═════ Records shown ═════
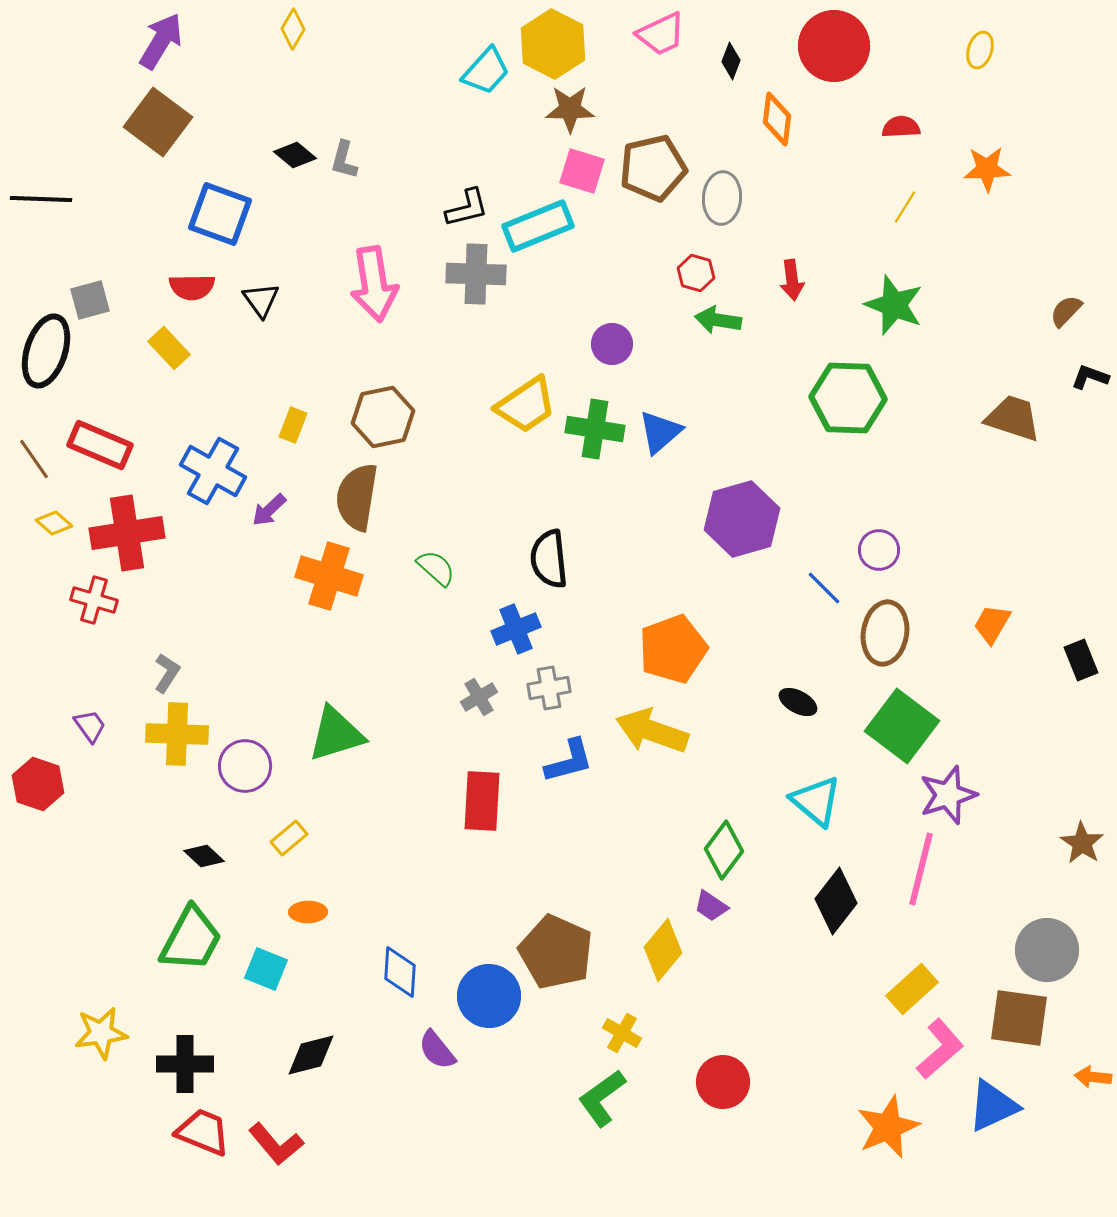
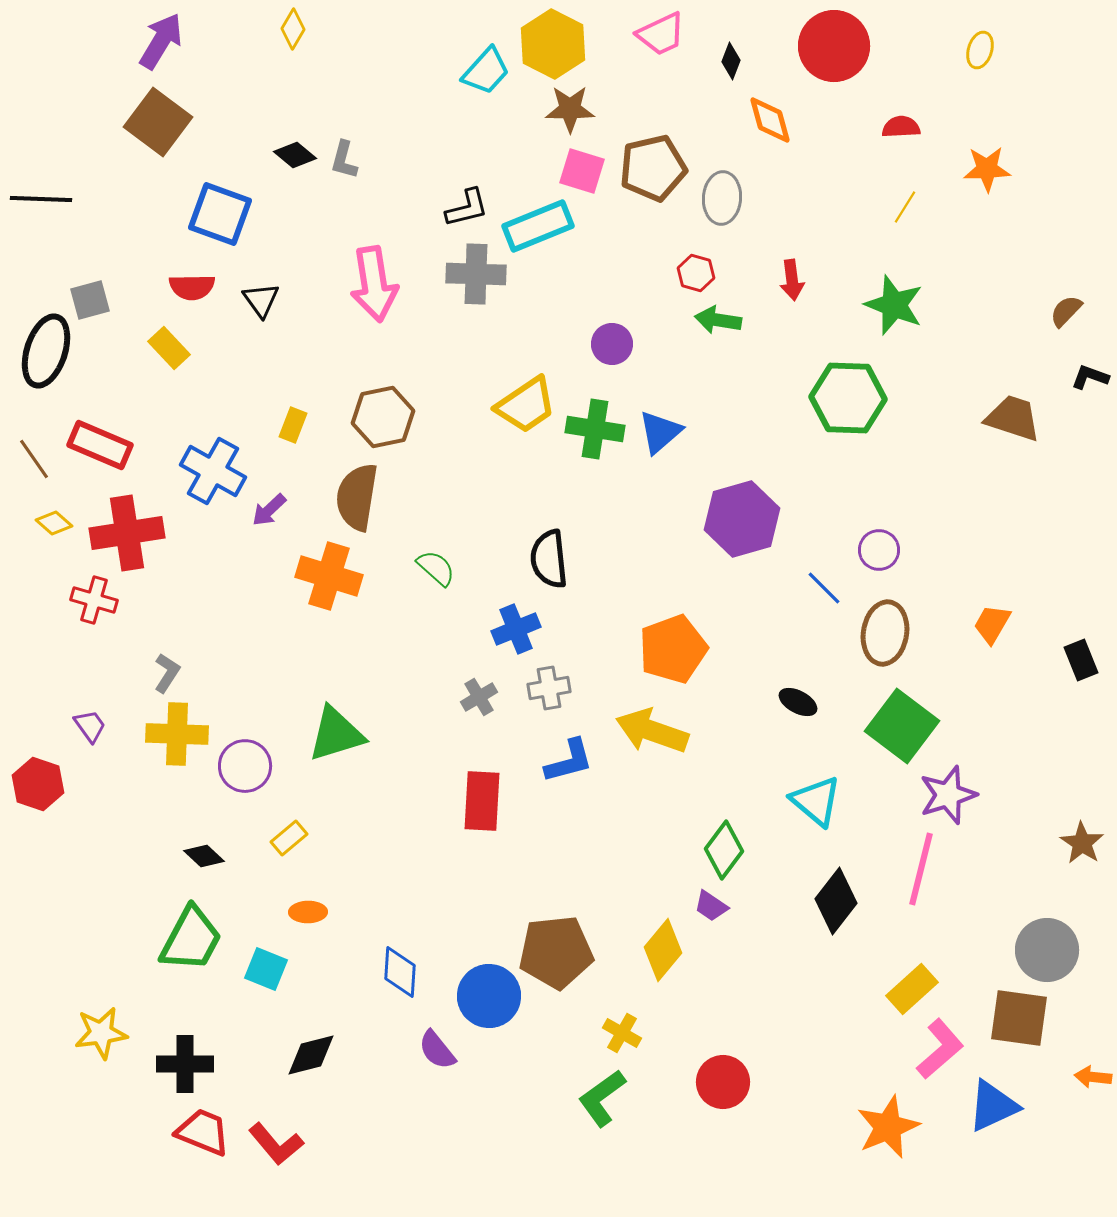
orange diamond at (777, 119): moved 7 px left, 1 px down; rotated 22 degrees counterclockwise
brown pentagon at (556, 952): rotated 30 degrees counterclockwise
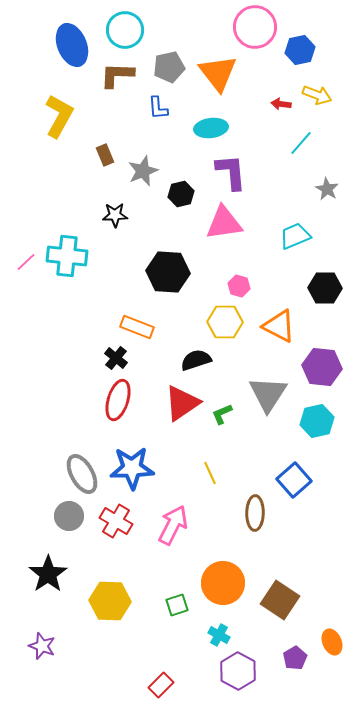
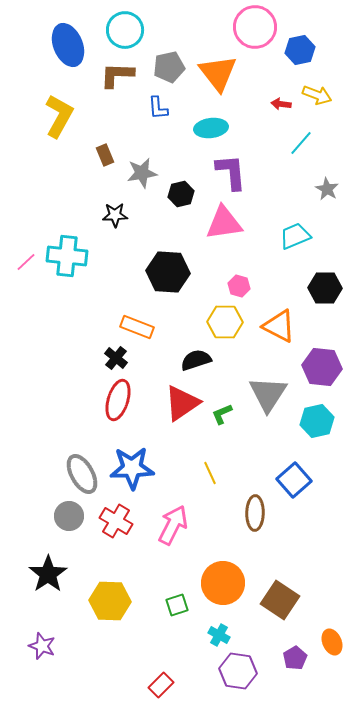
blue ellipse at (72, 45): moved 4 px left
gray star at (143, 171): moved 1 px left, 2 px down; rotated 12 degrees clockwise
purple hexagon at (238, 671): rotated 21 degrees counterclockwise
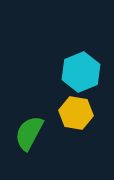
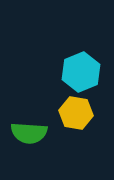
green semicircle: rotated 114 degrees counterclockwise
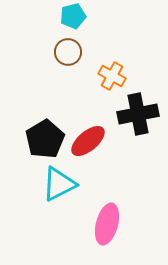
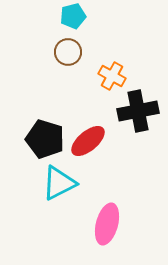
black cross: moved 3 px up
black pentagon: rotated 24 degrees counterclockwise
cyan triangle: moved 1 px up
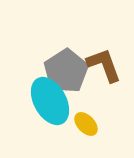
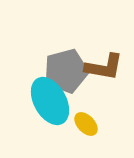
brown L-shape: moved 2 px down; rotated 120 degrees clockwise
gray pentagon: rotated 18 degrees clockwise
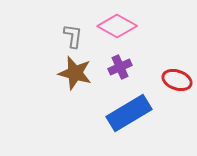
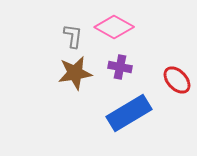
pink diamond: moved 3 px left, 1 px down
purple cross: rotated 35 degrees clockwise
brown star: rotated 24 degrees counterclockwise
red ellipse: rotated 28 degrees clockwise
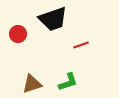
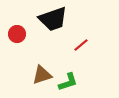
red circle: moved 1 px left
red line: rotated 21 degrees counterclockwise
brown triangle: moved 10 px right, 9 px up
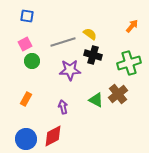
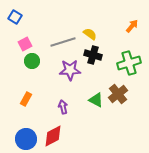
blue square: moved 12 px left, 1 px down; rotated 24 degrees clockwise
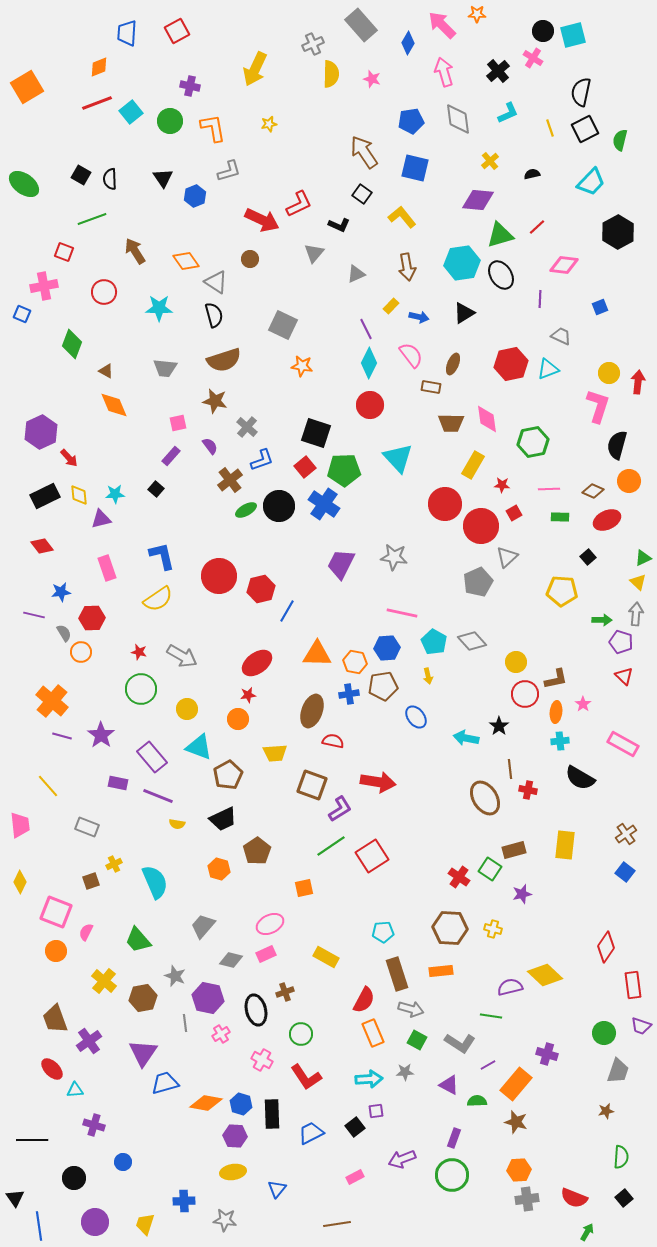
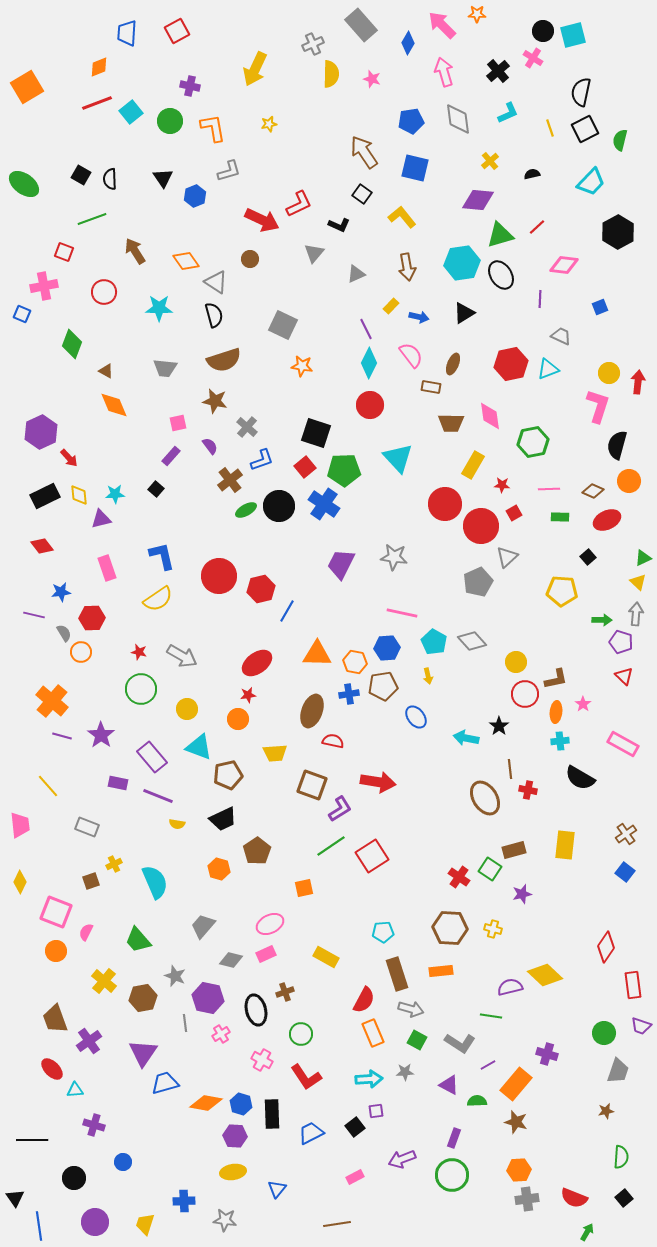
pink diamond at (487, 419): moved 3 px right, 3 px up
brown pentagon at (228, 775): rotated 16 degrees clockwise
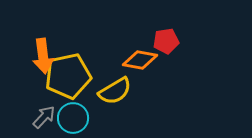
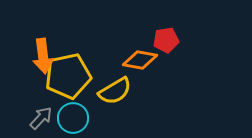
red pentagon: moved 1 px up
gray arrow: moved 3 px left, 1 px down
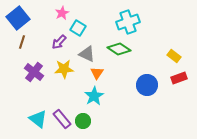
═════
- Task instructions:
With the pictures omitted, give every line above again exactly.

- Finished exercise:
orange diamond at (777, 119): moved 7 px left, 1 px down; rotated 22 degrees counterclockwise
brown pentagon at (556, 952): rotated 30 degrees counterclockwise
blue ellipse at (72, 45): moved 4 px left
gray star at (143, 171): moved 1 px left, 2 px down; rotated 12 degrees clockwise
purple hexagon at (238, 671): rotated 21 degrees counterclockwise
green semicircle: rotated 114 degrees counterclockwise
black cross: moved 3 px up
black pentagon: rotated 24 degrees counterclockwise
cyan triangle: moved 1 px up
brown L-shape: moved 2 px down; rotated 120 degrees clockwise
gray pentagon: rotated 18 degrees clockwise
pink diamond: moved 3 px left, 1 px down
purple cross: rotated 35 degrees clockwise
brown star: rotated 24 degrees counterclockwise
red ellipse: rotated 28 degrees clockwise
red circle: moved 1 px left
red line: rotated 21 degrees counterclockwise
brown triangle: moved 10 px right, 9 px up
blue square: moved 12 px left, 1 px down; rotated 24 degrees clockwise
pink diamond at (487, 419): moved 3 px right, 3 px up
brown pentagon at (228, 775): rotated 16 degrees clockwise
red pentagon: moved 1 px up
gray arrow: moved 3 px left, 1 px down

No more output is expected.